DATA EXTRACTS
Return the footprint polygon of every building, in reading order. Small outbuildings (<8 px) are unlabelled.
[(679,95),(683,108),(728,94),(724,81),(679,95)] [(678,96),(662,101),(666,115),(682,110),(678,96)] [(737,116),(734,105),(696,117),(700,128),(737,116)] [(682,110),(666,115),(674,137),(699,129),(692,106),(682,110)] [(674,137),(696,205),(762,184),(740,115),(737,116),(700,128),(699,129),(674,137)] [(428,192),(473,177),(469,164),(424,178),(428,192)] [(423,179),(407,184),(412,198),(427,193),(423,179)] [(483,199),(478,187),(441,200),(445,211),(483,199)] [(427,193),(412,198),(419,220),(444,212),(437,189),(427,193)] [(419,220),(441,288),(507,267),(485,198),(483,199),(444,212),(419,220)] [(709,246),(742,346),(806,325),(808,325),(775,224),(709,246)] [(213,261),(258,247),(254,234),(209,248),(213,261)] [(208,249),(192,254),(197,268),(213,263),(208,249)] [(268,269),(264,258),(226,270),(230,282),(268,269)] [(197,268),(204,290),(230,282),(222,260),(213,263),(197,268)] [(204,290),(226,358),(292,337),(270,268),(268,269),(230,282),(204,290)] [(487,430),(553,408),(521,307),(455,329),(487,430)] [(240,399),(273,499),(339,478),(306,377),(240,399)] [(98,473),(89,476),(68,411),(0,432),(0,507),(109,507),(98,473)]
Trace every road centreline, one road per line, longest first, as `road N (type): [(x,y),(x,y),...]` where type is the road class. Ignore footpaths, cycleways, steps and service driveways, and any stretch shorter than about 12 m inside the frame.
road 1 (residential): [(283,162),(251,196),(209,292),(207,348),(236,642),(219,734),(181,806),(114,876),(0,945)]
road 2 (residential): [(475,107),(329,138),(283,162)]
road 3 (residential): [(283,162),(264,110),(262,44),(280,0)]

TASK OBJECTIVE
Above are the records; copy all of them exactly.

FINISHED TASK
Return the footprint polygon of every building, in reading order. Small outbuildings (<8 px) are unlabelled.
[(679,95),(683,108),(728,94),(724,81),(679,95)] [(678,96),(662,101),(666,115),(682,110),(678,96)] [(737,116),(734,105),(696,117),(700,128),(737,116)] [(682,110),(666,115),(674,137),(699,129),(692,106),(682,110)] [(674,137),(696,205),(762,184),(740,115),(737,116),(700,128),(699,129),(674,137)] [(428,192),(473,177),(469,164),(424,178),(428,192)] [(423,179),(407,184),(412,198),(427,193),(423,179)] [(483,199),(478,187),(441,200),(445,211),(483,199)] [(427,193),(412,198),(419,220),(444,212),(437,189),(427,193)] [(419,220),(441,288),(507,267),(485,198),(483,199),(444,212),(419,220)] [(709,246),(742,346),(806,325),(808,325),(775,224),(709,246)] [(213,261),(258,247),(254,234),(209,248),(213,261)] [(208,249),(192,254),(197,268),(213,263),(208,249)] [(268,269),(264,258),(226,270),(230,282),(268,269)] [(197,268),(204,290),(230,282),(222,260),(213,263),(197,268)] [(204,290),(226,358),(292,337),(270,268),(268,269),(230,282),(204,290)] [(487,430),(553,408),(521,307),(455,329),(487,430)] [(240,399),(273,499),(339,478),(306,377),(240,399)] [(98,473),(89,476),(68,411),(0,432),(0,507),(109,507),(98,473)]
Trace every road centreline, one road per line, longest first, as `road N (type): [(x,y),(x,y),...]` where type is the road class. Ignore footpaths, cycleways, steps and service driveways, and any stretch shorter than about 12 m inside the frame.
road 1 (residential): [(283,162),(251,196),(209,292),(207,348),(236,642),(219,734),(181,806),(114,876),(0,945)]
road 2 (residential): [(475,107),(329,138),(283,162)]
road 3 (residential): [(283,162),(264,110),(262,44),(280,0)]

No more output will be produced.